Polygon outline sequences:
____
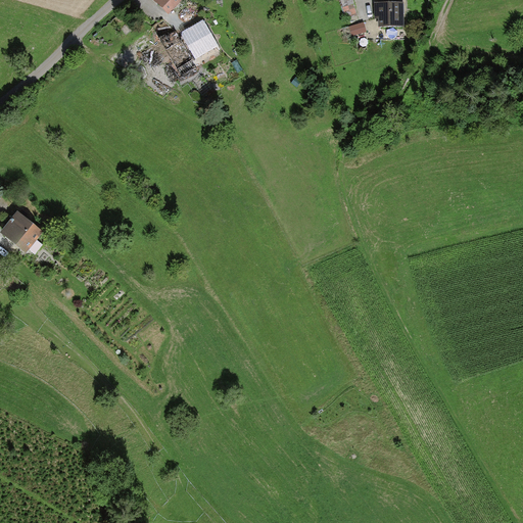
[(154,0),(165,11),(176,0),(154,0)]
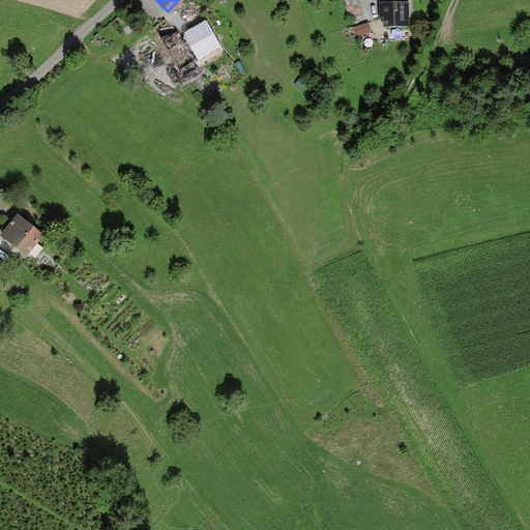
[(344,0),(349,19),(359,16),(355,0),(344,0)]
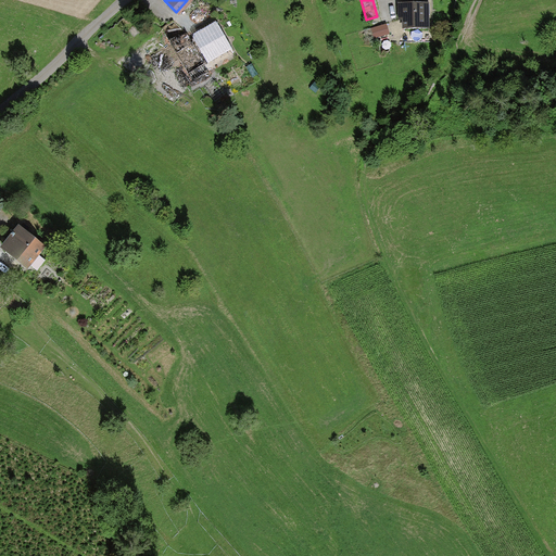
[(427,2),(396,1),(397,13),(404,13),(404,25),(428,26),(427,2)]
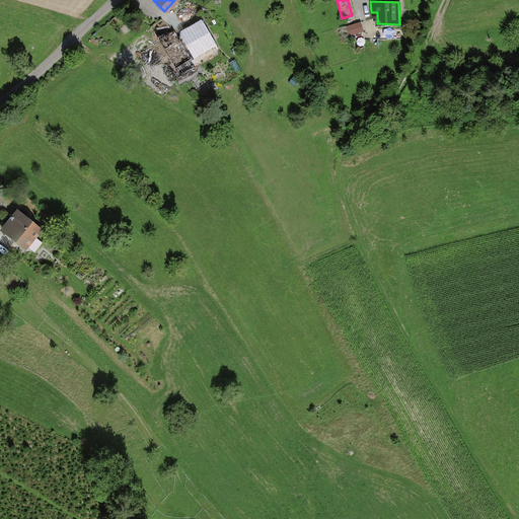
[(153,38),(177,77),(192,69),(189,63),(217,47),(202,20),(173,36),(168,28),(153,38)]
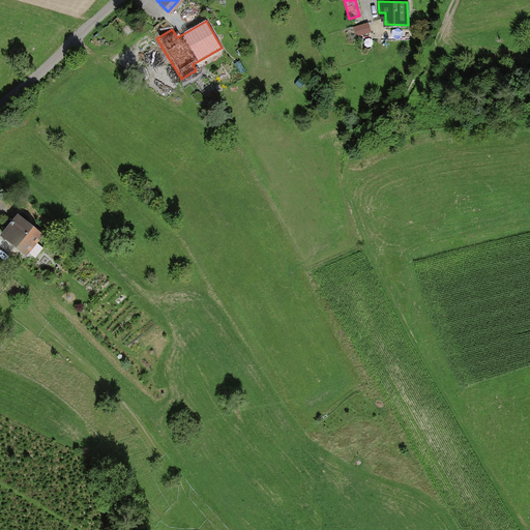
[(366,23),(355,27),(358,35),(370,31),(366,23)]
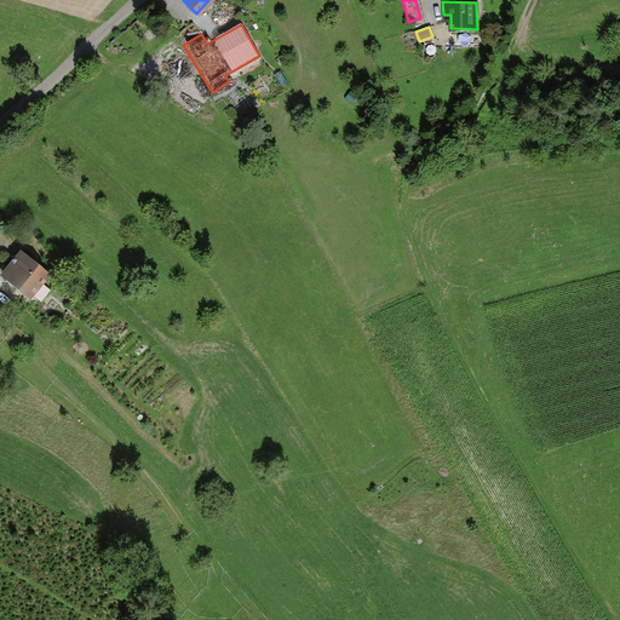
[(16,274),(10,280),(29,297),(47,274),(19,251),(6,267),(16,274)]
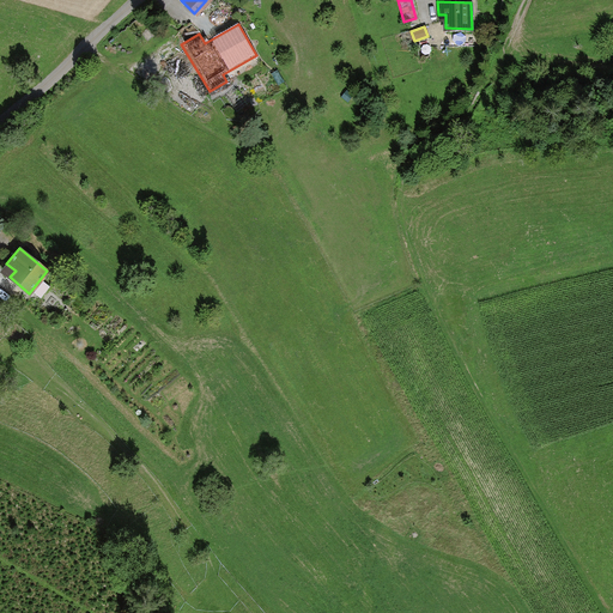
All buildings are outlined.
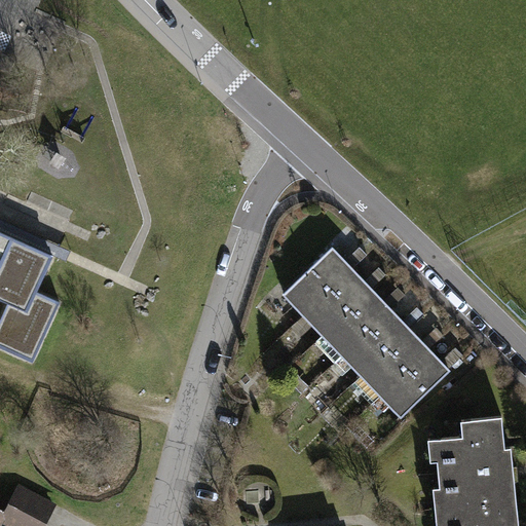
[(0,231),(53,256),(67,261),(71,251),(0,218),(0,231)]
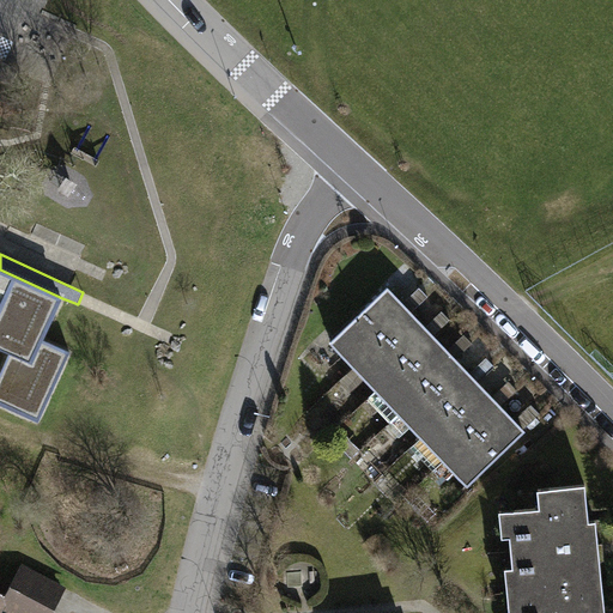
[(0,349),(8,353),(0,371),(0,405),(38,423),(71,352),(43,340),(62,298),(0,269),(0,349)]
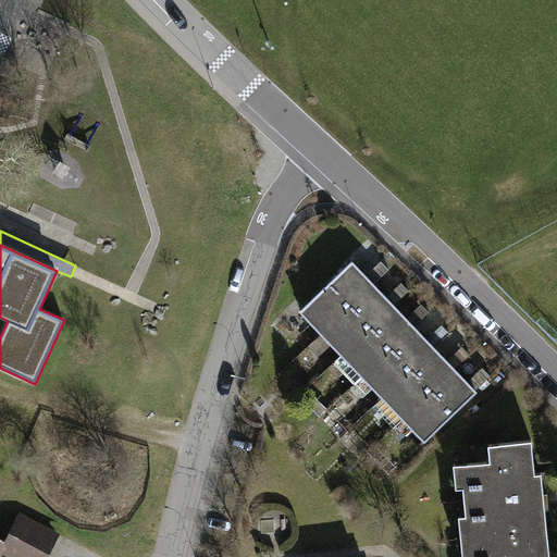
[(373,284),(351,262),(300,311),(322,333),(373,284)]
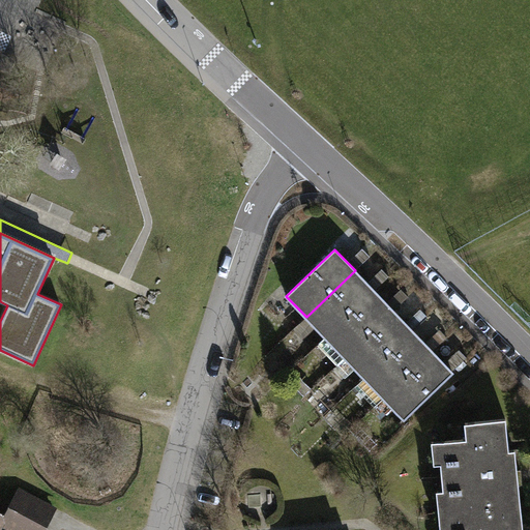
[(355,270),(306,317),(326,337),(375,291),(355,270)]
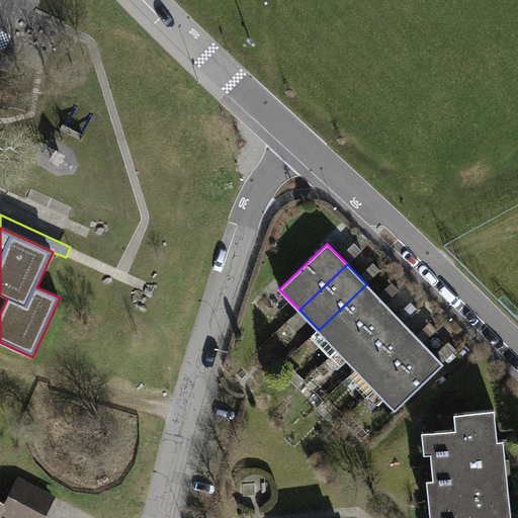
[(366,284),(319,330),(337,349),(385,304),(366,284)]
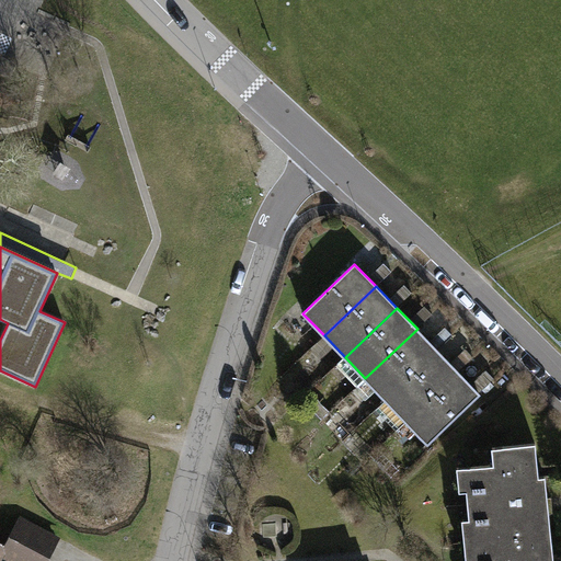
[(418,329),(365,378),(386,400),(437,351),(418,329)]
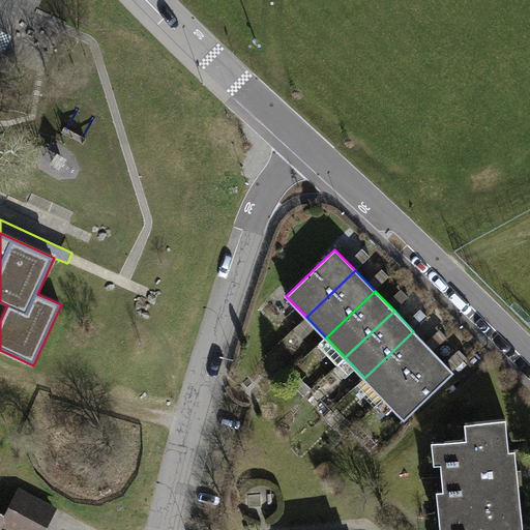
[(433,352),(413,331),(364,378),(384,398),(433,352)]
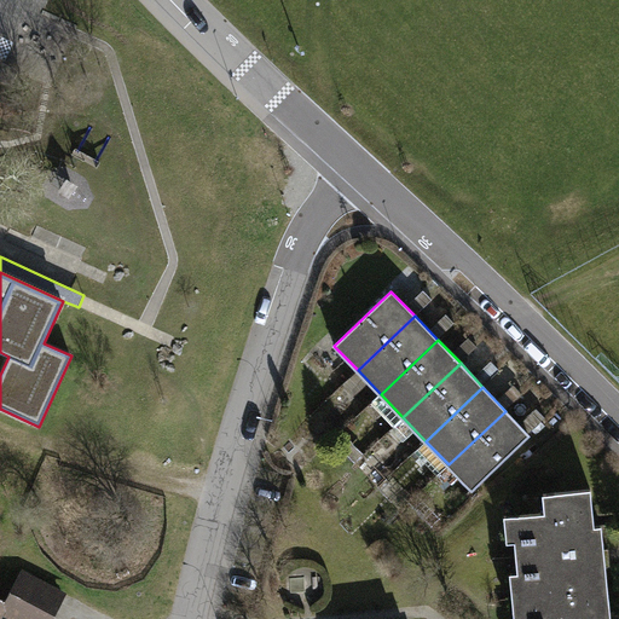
[(528,435),(505,411),(449,464),(472,490),(528,435)]
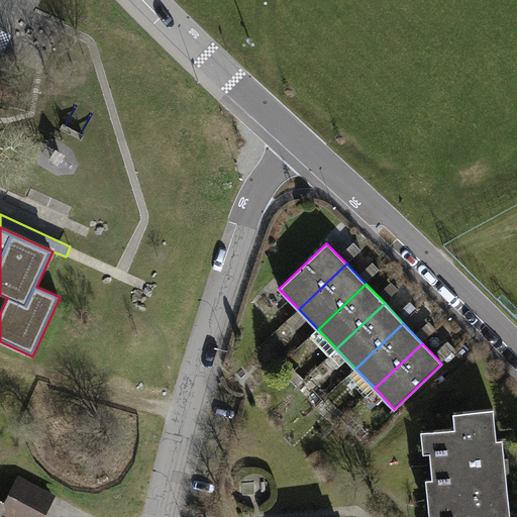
[(496,439),(493,409),(453,412),(455,427),(434,429),(436,450),(429,451),(432,479),(439,479),(440,499),(507,492),(502,438),(496,439)]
____
▸ WHAT IS EXPECTED
Reproduce the lines from the line containing "[(366,284),(319,330),(337,349),(385,304),(366,284)]" through the end of the records above, exactly and inclusively, omitting pictures.

▸ YOUR SOLUTION
[(366,284),(319,330),(337,349),(385,304),(366,284)]
[(418,329),(365,378),(386,400),(437,351),(418,329)]
[(433,352),(413,331),(364,378),(384,398),(433,352)]
[(528,435),(505,411),(449,464),(472,490),(528,435)]
[(496,439),(493,409),(453,412),(455,427),(434,429),(436,450),(429,451),(432,479),(439,479),(440,499),(507,492),(502,438),(496,439)]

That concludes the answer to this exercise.